Given entries:
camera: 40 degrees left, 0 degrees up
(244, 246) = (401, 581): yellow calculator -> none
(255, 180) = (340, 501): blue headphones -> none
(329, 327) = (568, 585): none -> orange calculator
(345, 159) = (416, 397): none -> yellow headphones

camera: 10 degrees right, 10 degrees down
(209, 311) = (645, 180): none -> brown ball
---
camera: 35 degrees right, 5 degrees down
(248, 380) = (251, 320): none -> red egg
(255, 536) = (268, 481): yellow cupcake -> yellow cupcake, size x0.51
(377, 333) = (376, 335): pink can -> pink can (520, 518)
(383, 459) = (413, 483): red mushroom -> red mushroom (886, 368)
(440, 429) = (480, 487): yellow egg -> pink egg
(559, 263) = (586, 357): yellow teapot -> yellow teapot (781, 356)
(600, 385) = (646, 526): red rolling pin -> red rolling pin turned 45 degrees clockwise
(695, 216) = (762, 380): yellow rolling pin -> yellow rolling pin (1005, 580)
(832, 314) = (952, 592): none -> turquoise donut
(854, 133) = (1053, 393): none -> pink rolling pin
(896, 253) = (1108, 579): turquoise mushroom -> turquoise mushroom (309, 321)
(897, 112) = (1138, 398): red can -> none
==
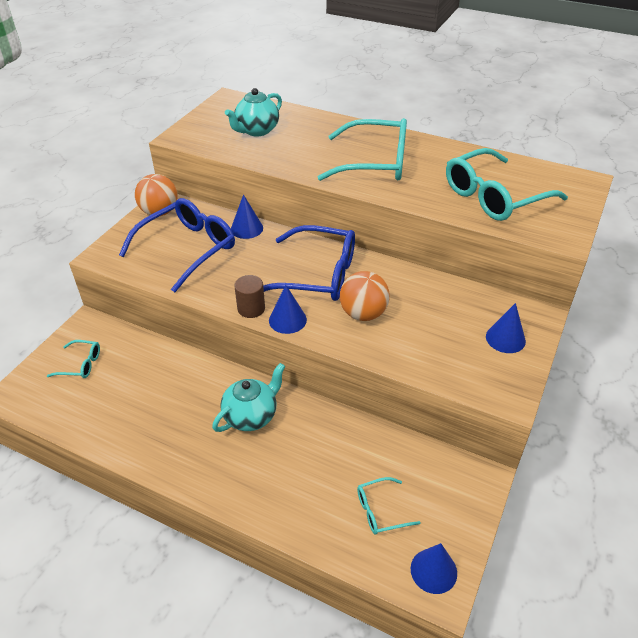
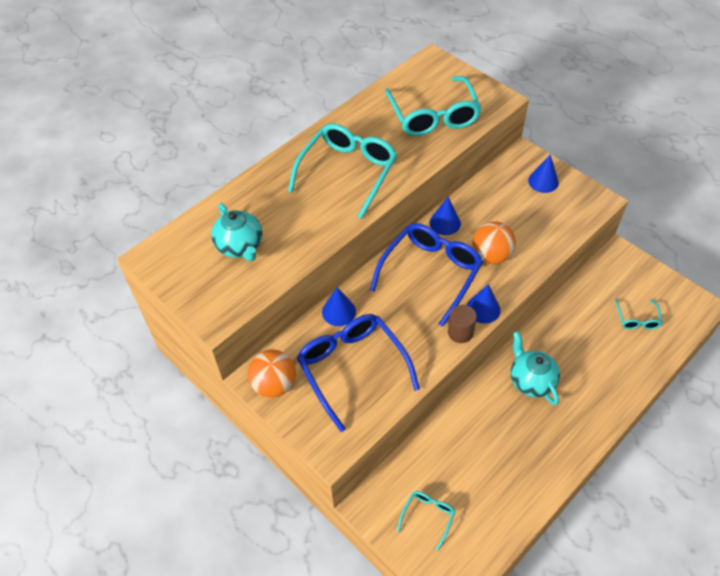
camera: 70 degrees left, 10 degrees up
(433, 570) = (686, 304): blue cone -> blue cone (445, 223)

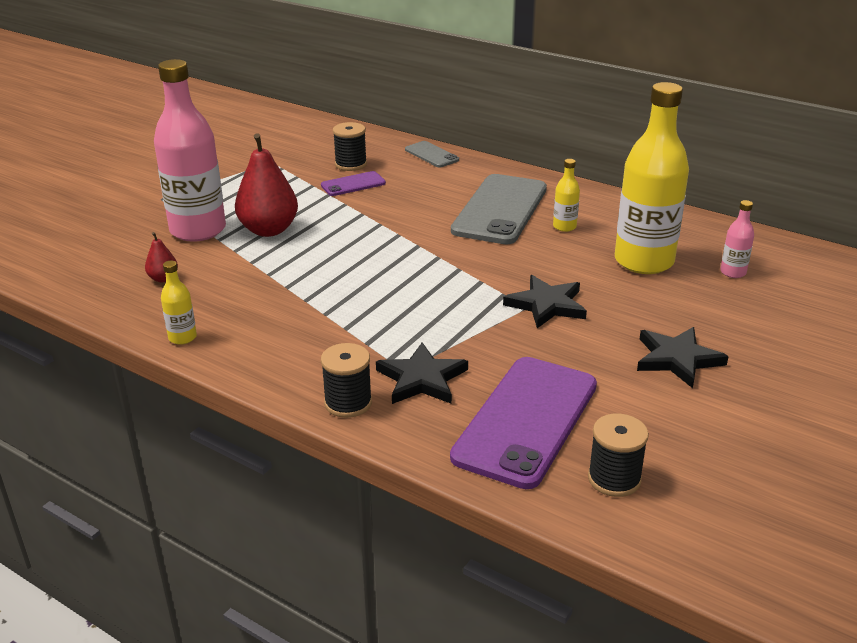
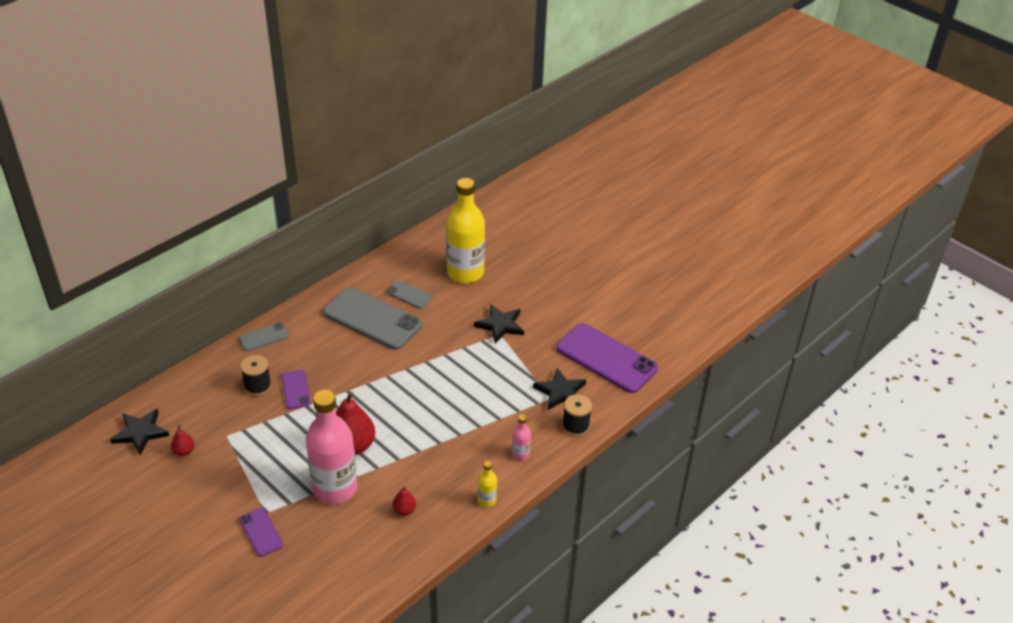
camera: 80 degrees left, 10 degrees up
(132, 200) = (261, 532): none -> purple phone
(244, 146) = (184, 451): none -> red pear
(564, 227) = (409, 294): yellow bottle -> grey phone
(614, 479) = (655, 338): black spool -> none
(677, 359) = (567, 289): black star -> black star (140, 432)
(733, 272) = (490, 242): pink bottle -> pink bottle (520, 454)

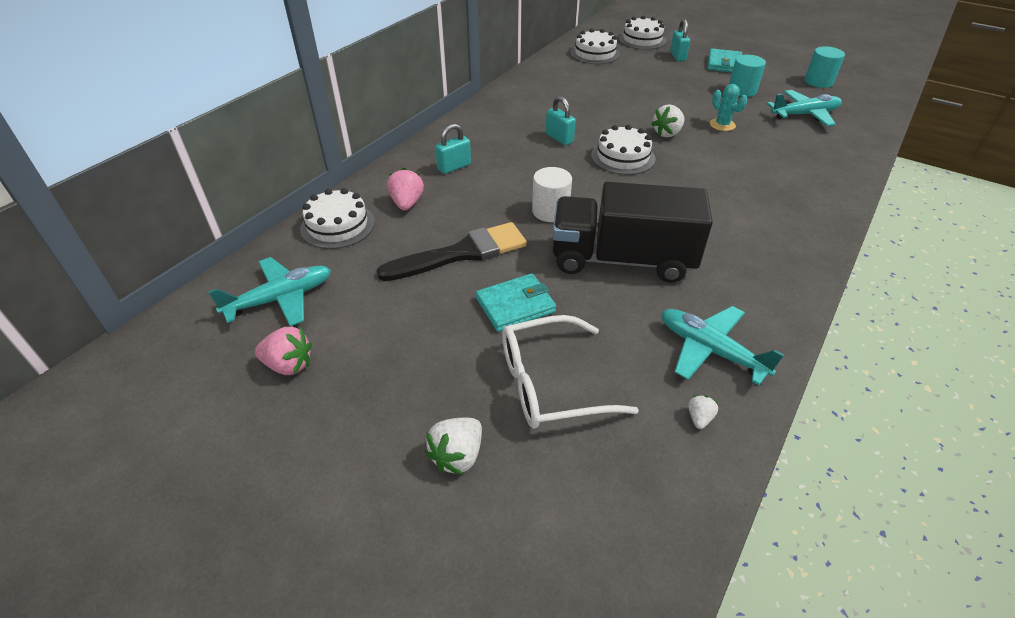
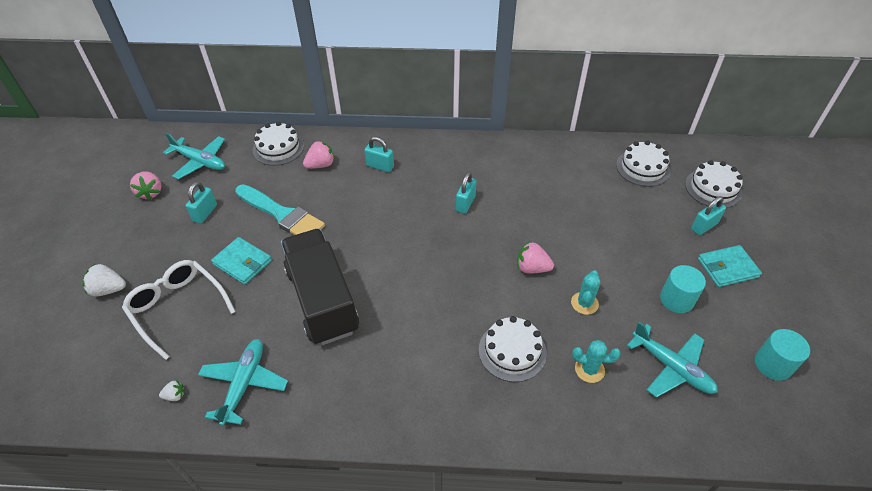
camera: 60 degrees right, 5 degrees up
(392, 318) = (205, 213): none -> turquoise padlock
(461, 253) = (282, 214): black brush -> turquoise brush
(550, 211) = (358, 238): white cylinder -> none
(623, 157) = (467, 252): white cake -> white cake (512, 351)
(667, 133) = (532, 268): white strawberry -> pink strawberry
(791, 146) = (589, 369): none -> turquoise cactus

Written task: Restate word for word the lines of the data above, starting at the line containing "camera: 40 degrees left, 0 degrees up" and ending at the line containing "camera: 10 degrees right, 10 degrees down", both included, and nothing more.

Task result:
camera: 40 degrees left, 0 degrees up
(244, 246) = (401, 581): yellow calculator -> none
(255, 180) = (340, 501): blue headphones -> none
(329, 327) = (568, 585): none -> orange calculator
(345, 159) = (416, 397): none -> yellow headphones

camera: 10 degrees right, 10 degrees down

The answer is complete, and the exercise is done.